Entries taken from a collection
- - -

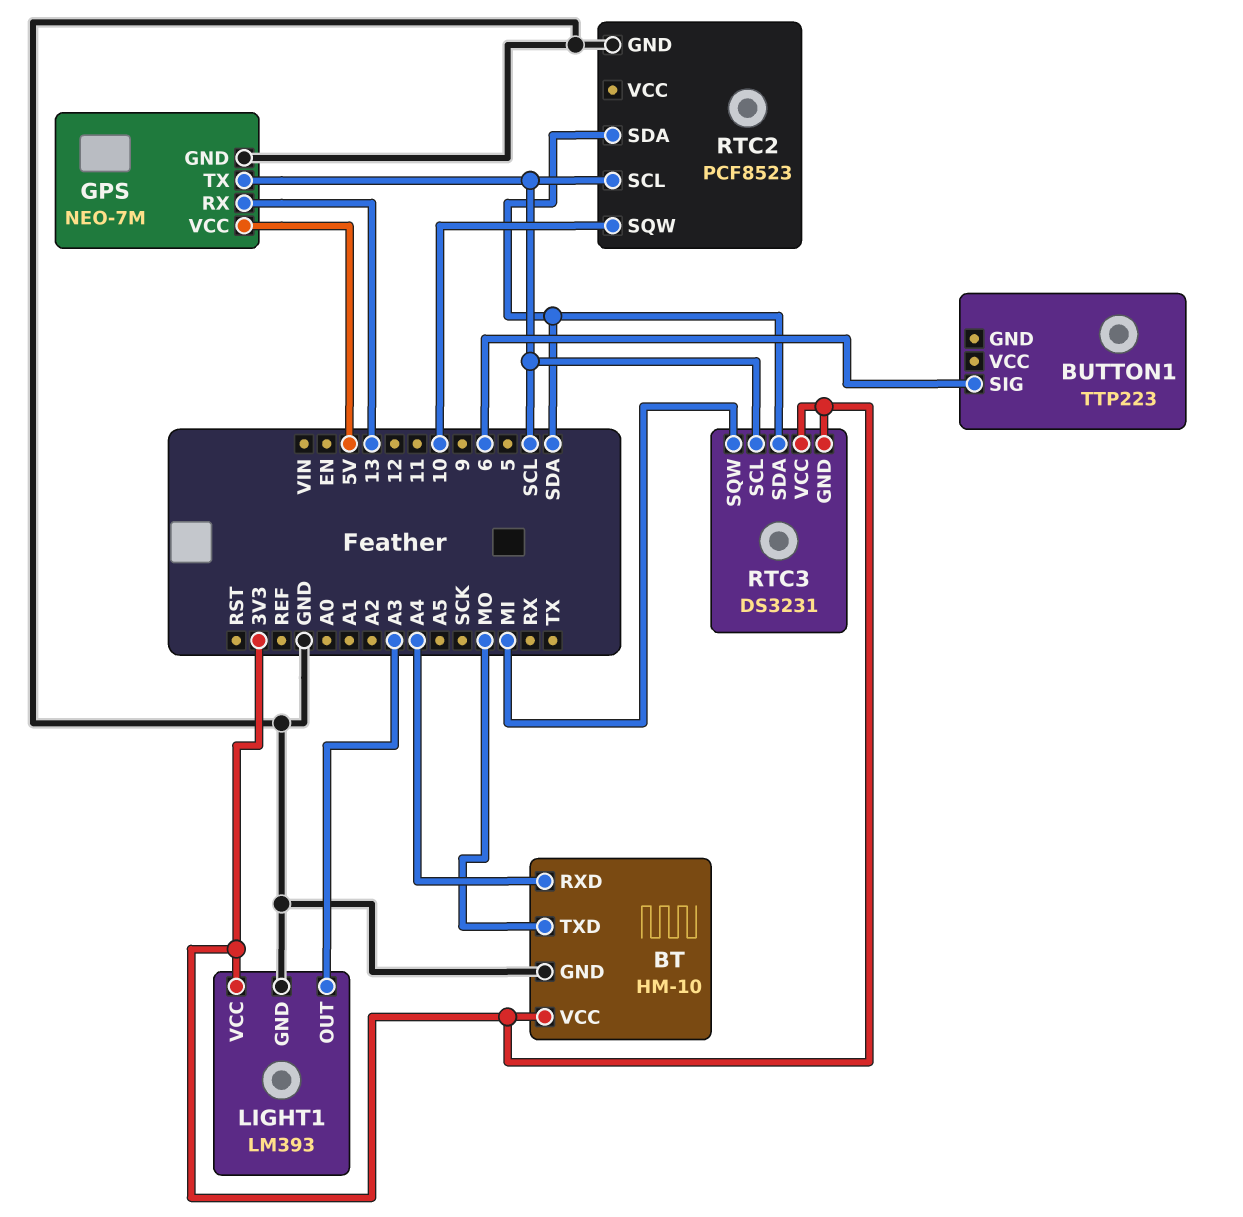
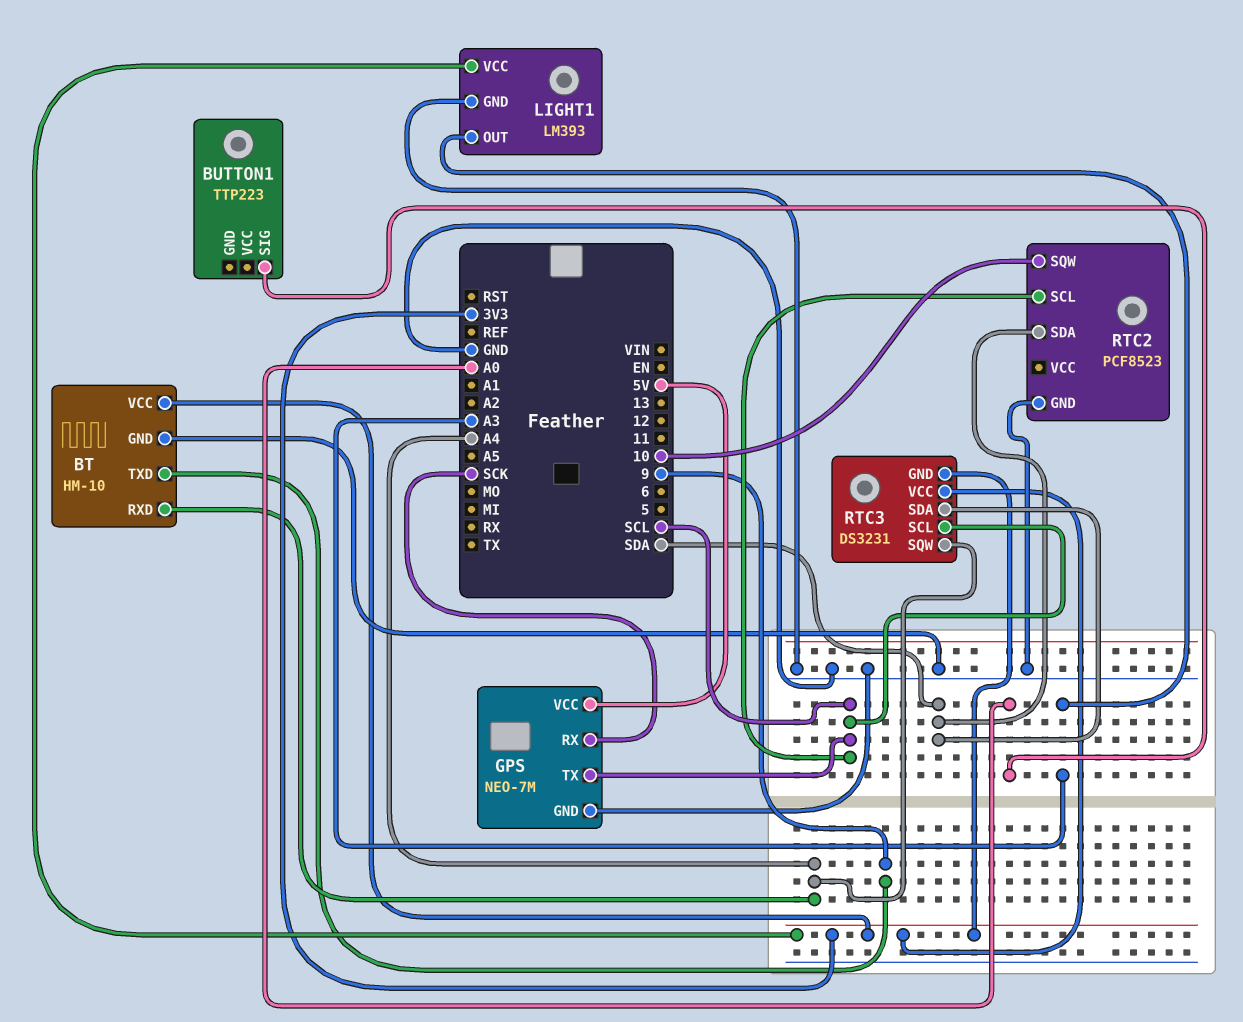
BT pin TXD: MO -> 9
BUTTON1 pin SIG: 6 -> A0
GPS pin RX: 13 -> SCK
RTC3 pin SQW: MI -> A4

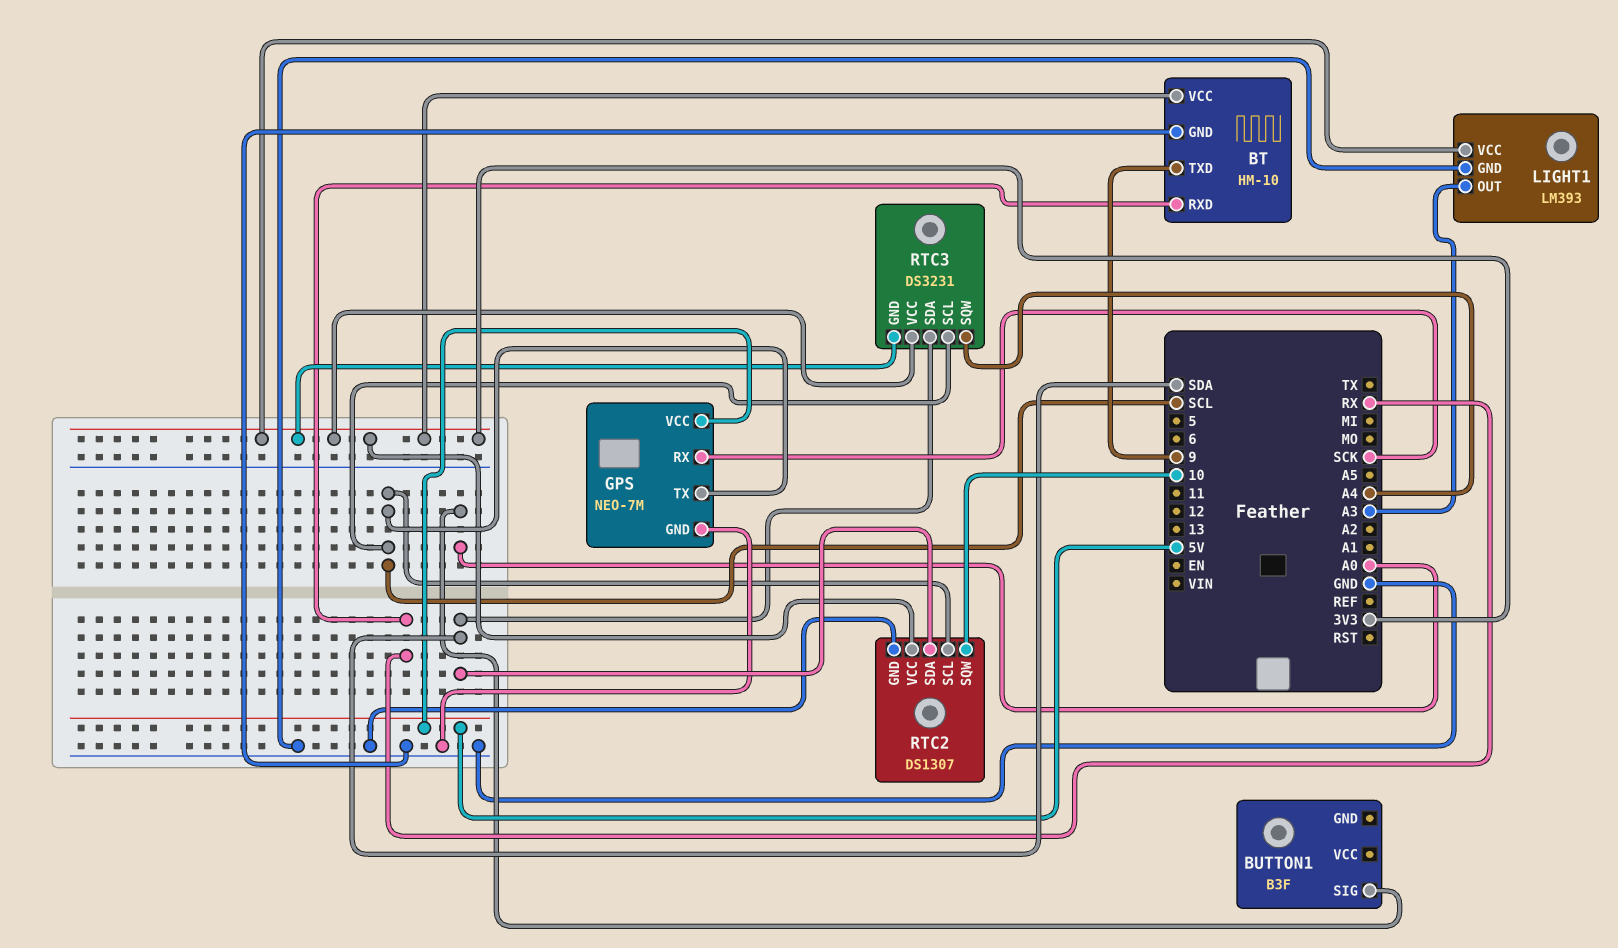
BT pin RXD: A4 -> RX
BUTTON1: TTP223 -> B3F
RTC2: PCF8523 -> DS1307
RTC2 pin VCC: none -> 3V3

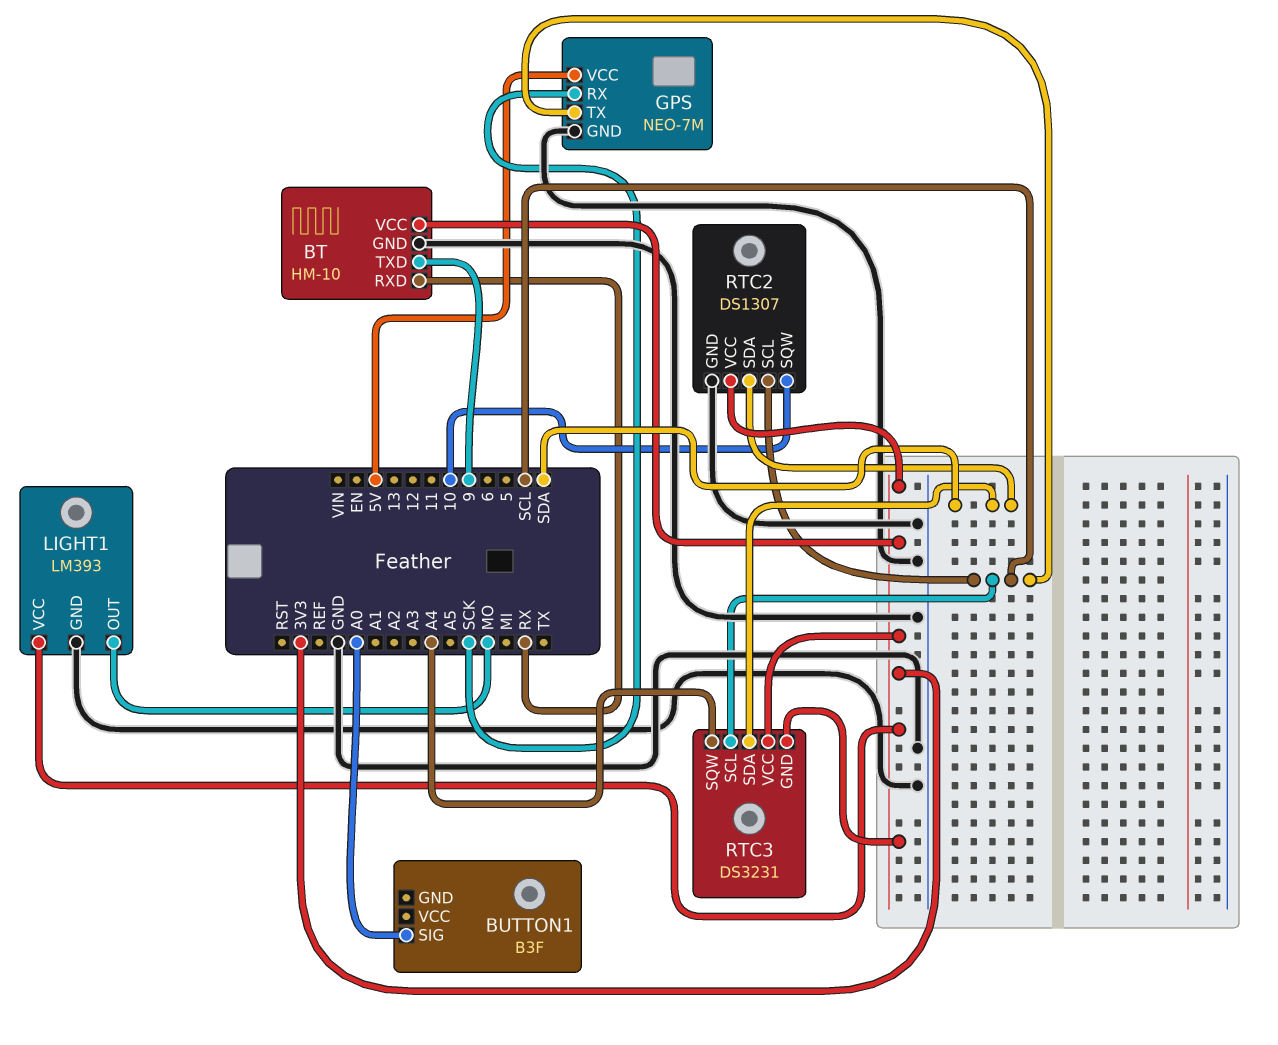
LIGHT1 pin OUT: A3 -> MO

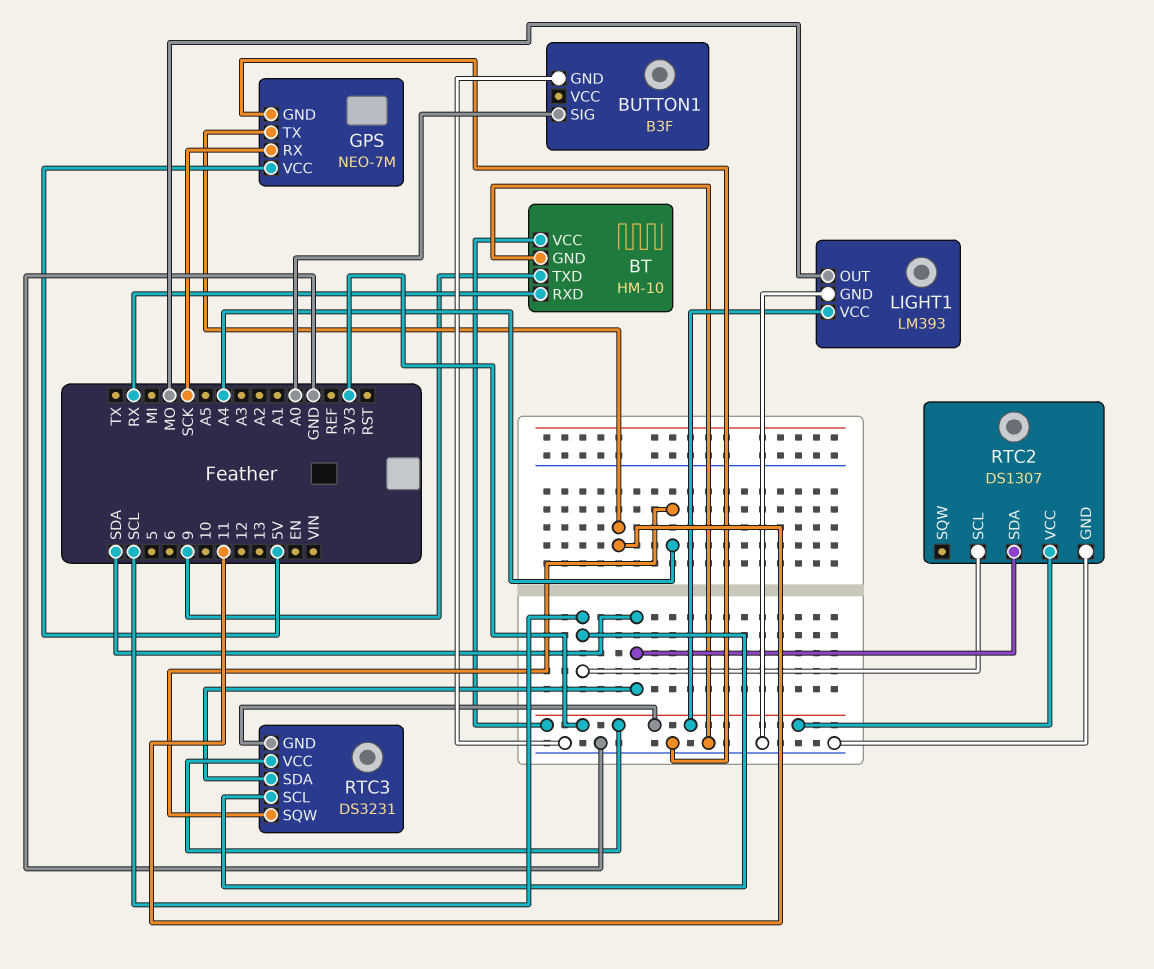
BUTTON1 pin GND: none -> GND
GPS pin TX: SCL -> 11
RTC2 pin SQW: 10 -> none

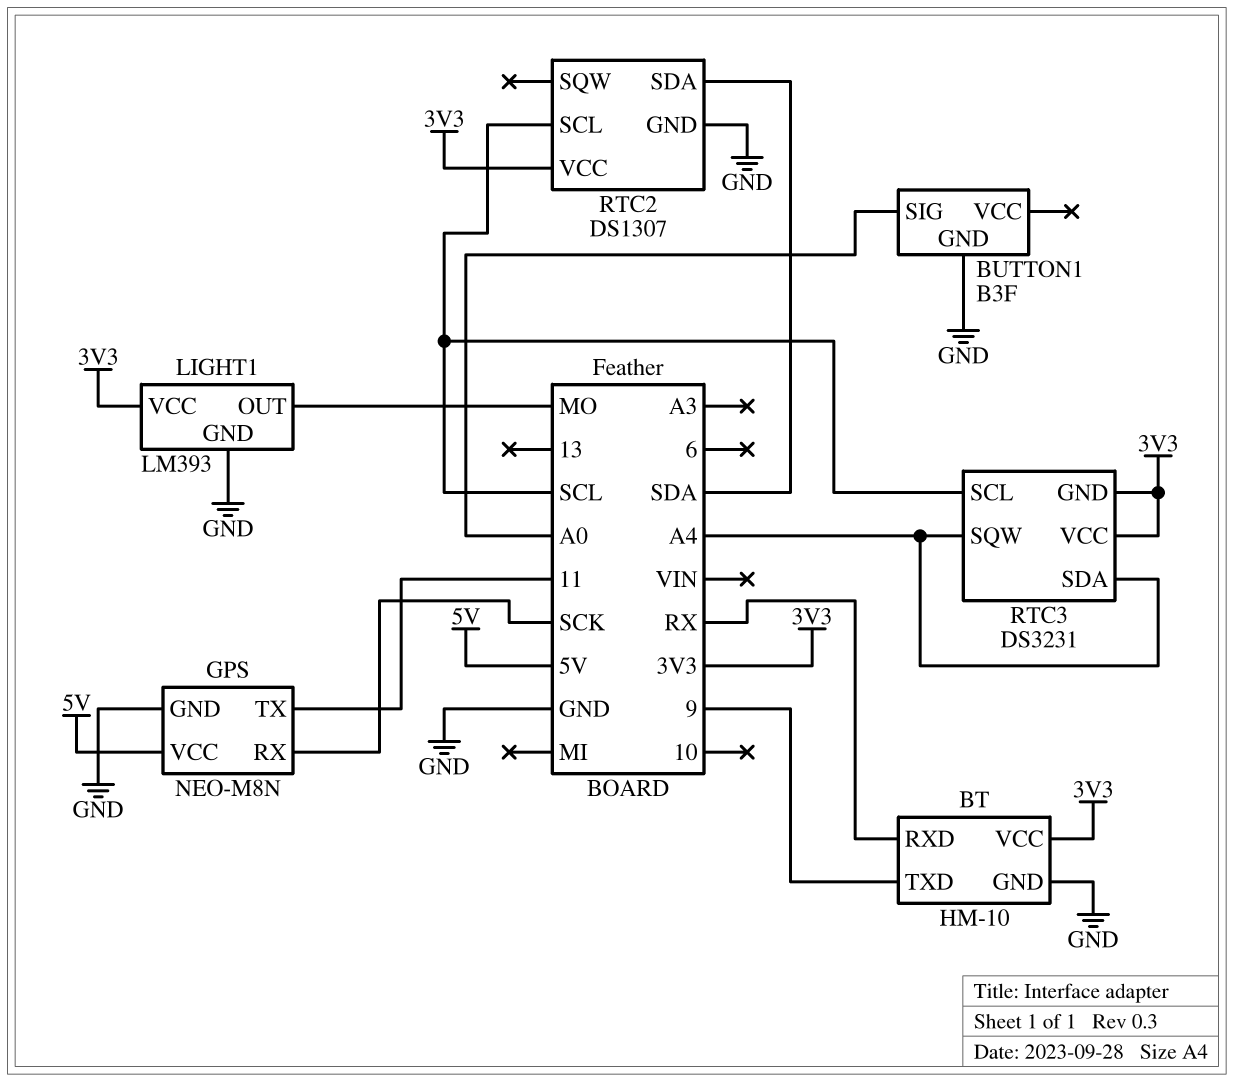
GPS: NEO-7M -> NEO-M8N
RTC3 pin SDA: SDA -> A4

- - -

- Task details -
From the line containing "BUTTON1 pin GND: none -> GND" through the last line of the records, both included, output those lines exactly and nothing else; skip the pictures.

- Expected answer -
BUTTON1 pin GND: none -> GND
GPS pin TX: SCL -> 11
RTC2 pin SQW: 10 -> none

GPS: NEO-7M -> NEO-M8N
RTC3 pin SDA: SDA -> A4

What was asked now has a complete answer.